Task objective: Transcribe word for word the lines below from the line with "RGB2 pin G: RX -> D4" through the line with "LUX: TSL2561 -> BH1750", ends included.

Extracted data:

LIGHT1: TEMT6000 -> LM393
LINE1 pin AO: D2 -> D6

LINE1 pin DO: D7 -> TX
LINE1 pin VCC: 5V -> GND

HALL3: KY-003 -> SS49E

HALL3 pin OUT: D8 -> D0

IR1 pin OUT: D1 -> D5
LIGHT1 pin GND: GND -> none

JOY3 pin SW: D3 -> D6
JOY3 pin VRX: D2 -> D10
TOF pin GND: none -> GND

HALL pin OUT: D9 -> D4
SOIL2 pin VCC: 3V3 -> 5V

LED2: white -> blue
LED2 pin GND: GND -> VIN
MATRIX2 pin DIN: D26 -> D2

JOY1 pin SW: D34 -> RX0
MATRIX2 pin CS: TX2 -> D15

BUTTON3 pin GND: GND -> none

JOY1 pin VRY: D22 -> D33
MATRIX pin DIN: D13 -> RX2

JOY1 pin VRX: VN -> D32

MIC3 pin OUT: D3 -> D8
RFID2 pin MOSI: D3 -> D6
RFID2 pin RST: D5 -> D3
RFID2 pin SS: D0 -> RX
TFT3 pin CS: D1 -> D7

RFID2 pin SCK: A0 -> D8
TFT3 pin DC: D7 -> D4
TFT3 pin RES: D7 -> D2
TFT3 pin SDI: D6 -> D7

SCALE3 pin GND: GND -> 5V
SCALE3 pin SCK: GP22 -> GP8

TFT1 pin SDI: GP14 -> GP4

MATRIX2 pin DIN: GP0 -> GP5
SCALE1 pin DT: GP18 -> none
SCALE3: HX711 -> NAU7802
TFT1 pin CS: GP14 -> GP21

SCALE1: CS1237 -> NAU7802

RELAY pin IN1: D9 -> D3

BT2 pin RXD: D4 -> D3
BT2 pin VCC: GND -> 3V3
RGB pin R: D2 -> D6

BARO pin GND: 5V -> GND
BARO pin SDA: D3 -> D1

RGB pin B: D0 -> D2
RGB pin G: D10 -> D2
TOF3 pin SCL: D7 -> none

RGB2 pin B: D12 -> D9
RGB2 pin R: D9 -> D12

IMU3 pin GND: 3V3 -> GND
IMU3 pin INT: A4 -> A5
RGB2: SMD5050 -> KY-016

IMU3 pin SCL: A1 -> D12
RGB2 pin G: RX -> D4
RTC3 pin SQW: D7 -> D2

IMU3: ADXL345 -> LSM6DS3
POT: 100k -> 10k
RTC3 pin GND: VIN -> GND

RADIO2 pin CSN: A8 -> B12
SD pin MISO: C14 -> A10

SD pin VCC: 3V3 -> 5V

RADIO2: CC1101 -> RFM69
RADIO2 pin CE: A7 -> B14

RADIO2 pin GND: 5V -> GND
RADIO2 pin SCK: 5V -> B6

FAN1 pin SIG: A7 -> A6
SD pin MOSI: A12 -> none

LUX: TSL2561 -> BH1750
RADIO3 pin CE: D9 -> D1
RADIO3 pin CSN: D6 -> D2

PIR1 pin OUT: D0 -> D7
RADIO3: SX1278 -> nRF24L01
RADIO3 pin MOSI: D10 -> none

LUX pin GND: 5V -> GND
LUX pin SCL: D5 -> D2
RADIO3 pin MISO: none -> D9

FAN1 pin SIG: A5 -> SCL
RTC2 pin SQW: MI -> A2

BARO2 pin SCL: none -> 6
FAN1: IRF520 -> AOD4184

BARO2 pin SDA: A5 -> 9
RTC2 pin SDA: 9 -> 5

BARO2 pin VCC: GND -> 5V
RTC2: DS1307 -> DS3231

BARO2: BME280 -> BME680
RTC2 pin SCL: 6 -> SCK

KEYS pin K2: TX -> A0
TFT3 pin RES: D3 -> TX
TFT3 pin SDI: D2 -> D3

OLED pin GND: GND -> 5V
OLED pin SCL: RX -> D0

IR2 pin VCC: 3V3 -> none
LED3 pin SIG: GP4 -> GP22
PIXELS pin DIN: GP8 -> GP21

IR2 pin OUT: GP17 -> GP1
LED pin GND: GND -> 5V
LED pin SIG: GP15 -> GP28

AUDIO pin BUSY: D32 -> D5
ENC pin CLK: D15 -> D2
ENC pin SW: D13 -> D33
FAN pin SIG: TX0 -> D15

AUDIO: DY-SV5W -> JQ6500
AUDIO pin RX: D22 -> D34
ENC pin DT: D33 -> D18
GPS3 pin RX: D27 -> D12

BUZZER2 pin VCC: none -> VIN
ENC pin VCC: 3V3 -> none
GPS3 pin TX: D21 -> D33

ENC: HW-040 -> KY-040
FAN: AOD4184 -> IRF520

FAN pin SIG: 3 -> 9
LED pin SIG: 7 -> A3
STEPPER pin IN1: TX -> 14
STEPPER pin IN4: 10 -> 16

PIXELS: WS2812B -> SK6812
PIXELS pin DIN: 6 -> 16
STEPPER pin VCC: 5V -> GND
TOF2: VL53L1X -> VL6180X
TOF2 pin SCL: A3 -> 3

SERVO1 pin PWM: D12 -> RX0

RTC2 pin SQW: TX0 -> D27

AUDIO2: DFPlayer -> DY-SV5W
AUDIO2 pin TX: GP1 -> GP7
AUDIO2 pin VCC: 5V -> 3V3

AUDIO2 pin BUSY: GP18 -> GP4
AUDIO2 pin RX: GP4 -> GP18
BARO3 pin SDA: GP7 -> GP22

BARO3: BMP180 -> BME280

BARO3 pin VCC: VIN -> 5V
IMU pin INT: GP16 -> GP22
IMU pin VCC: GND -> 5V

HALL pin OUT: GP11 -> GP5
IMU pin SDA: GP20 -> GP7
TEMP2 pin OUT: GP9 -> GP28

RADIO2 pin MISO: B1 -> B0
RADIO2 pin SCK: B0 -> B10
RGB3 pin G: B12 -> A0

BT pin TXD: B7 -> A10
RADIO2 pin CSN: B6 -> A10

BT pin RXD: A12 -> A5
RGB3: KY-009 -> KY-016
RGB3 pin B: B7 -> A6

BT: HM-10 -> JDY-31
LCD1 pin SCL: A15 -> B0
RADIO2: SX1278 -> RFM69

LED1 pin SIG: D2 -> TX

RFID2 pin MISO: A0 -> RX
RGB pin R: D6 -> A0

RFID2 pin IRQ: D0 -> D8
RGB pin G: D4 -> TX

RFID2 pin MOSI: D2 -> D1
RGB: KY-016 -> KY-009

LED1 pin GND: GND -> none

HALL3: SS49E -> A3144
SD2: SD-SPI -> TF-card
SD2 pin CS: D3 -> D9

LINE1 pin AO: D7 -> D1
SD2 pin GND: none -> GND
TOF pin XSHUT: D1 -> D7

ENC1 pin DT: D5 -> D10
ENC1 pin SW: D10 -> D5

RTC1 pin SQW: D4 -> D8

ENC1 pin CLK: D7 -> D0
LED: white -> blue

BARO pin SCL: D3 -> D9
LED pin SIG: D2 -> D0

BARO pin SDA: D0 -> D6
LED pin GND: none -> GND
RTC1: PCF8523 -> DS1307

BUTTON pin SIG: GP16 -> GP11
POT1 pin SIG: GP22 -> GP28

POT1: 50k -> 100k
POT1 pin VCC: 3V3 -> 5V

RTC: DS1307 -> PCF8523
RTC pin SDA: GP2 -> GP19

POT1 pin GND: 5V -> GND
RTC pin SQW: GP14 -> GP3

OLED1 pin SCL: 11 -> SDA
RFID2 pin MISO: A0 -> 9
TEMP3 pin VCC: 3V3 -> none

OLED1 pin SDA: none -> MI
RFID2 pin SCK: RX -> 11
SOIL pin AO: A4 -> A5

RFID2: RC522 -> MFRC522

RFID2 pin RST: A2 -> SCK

Exercise solution:
RGB2 pin G: RX -> D4
RTC3 pin SQW: D7 -> D2

IMU3: ADXL345 -> LSM6DS3
POT: 100k -> 10k
RTC3 pin GND: VIN -> GND

RADIO2 pin CSN: A8 -> B12
SD pin MISO: C14 -> A10

SD pin VCC: 3V3 -> 5V

RADIO2: CC1101 -> RFM69
RADIO2 pin CE: A7 -> B14

RADIO2 pin GND: 5V -> GND
RADIO2 pin SCK: 5V -> B6

FAN1 pin SIG: A7 -> A6
SD pin MOSI: A12 -> none

LUX: TSL2561 -> BH1750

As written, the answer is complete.